▶ Task directions:
In the following material, identify every line holding the string "yellow" and return it.

▶ Task data:
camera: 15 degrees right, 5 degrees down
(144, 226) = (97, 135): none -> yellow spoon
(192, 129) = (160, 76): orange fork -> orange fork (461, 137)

---

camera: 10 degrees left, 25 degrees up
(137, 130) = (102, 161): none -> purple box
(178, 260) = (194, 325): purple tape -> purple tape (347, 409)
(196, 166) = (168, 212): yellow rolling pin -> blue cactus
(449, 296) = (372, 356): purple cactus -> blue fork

--

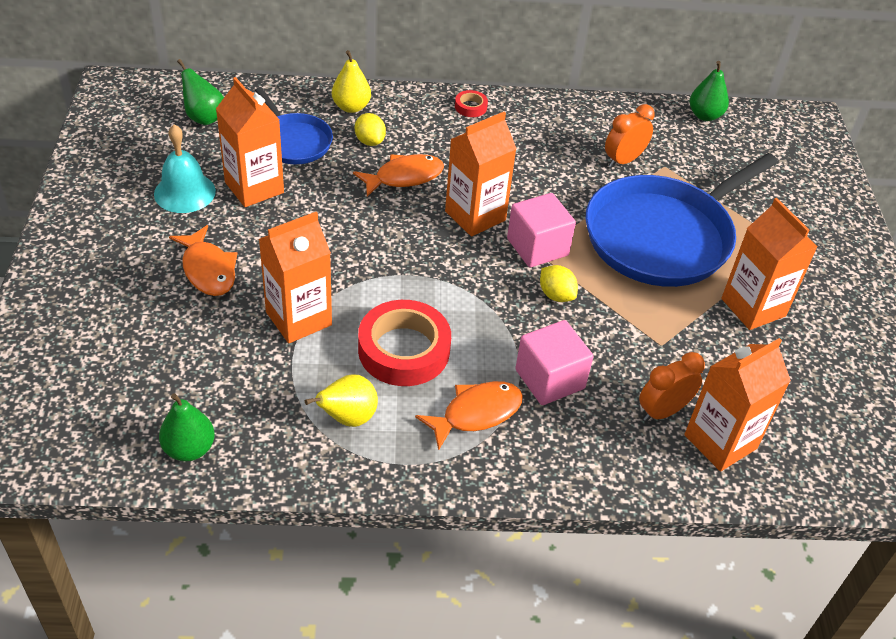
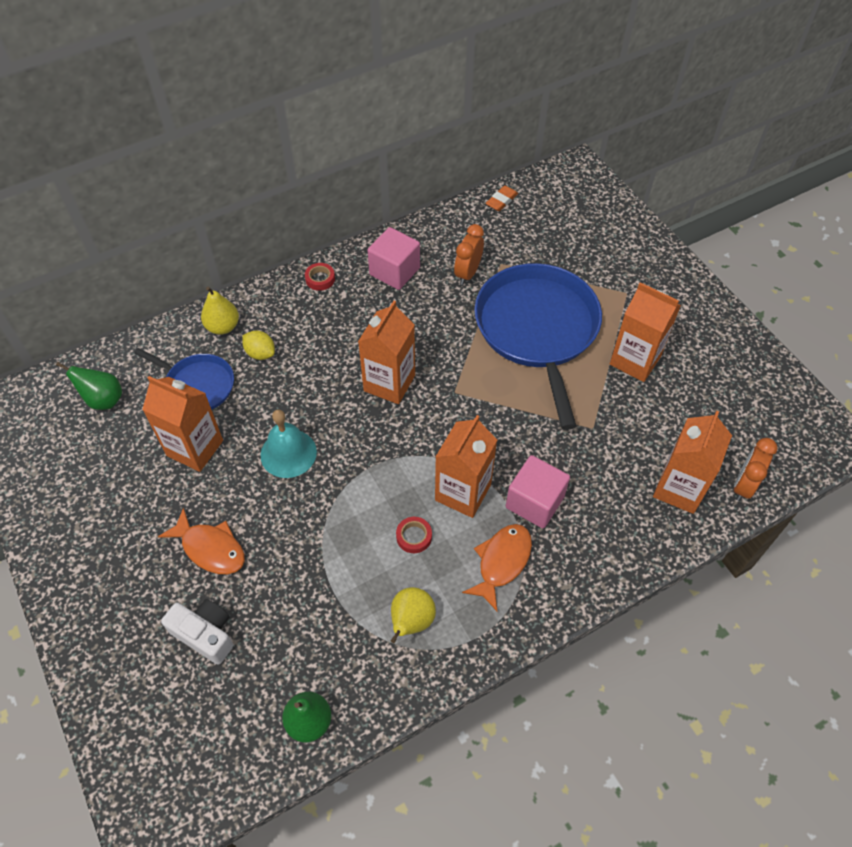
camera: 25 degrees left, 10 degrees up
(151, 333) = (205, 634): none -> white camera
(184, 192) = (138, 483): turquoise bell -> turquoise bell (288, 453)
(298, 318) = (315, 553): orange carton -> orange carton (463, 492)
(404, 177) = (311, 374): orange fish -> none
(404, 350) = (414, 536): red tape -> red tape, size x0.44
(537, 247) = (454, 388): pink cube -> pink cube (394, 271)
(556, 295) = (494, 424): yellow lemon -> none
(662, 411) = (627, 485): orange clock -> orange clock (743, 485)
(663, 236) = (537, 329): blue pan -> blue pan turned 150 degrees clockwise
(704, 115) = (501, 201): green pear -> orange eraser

▶ Response to this task:
(144, 226) = (97, 135): none -> yellow spoon
(196, 166) = (168, 212): yellow rolling pin -> blue cactus
(556, 295) = (494, 424): yellow lemon -> none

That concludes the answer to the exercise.